• [WORK REQUIRED] Give the number of lines in the listing that contain the word "none", and nothing besides.

=== Section Start ===

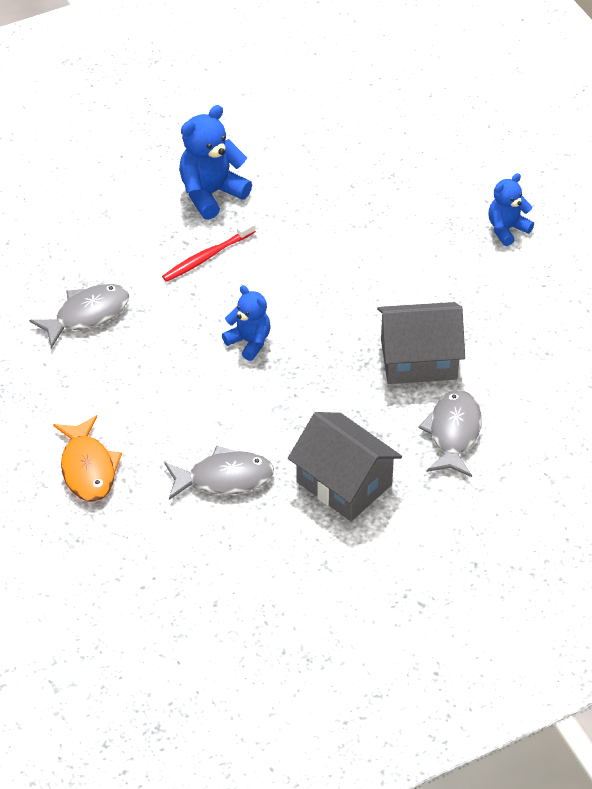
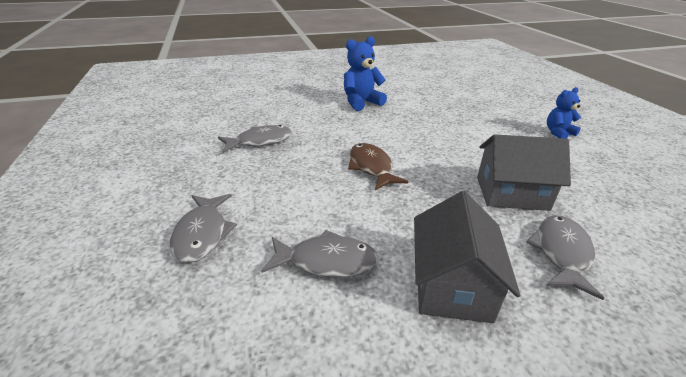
camera: 10 degrees right, 15 degrees down
(88, 468) = (202, 234): orange fish -> grey fish
(206, 257) = (351, 125): red toothbrush -> none
(249, 342) = (371, 167): blue teddy bear -> brown fish
(344, 483) = (451, 285): grey house -> grey house turned 45 degrees clockwise

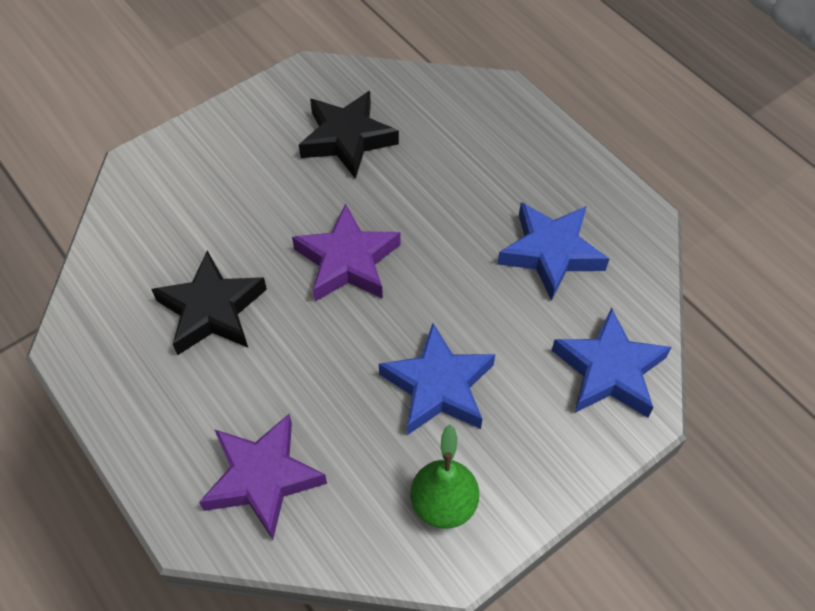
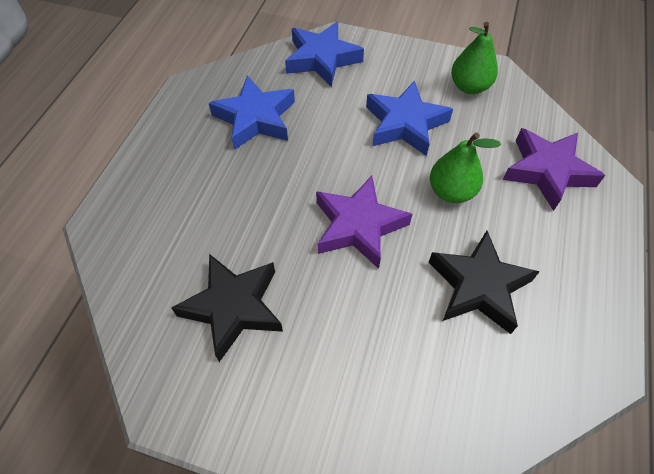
camera: 125 degrees left, 0 degrees up
(318, 363) = (451, 191): none -> green pear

=== Section End ===

• [RESULT BELOW] 2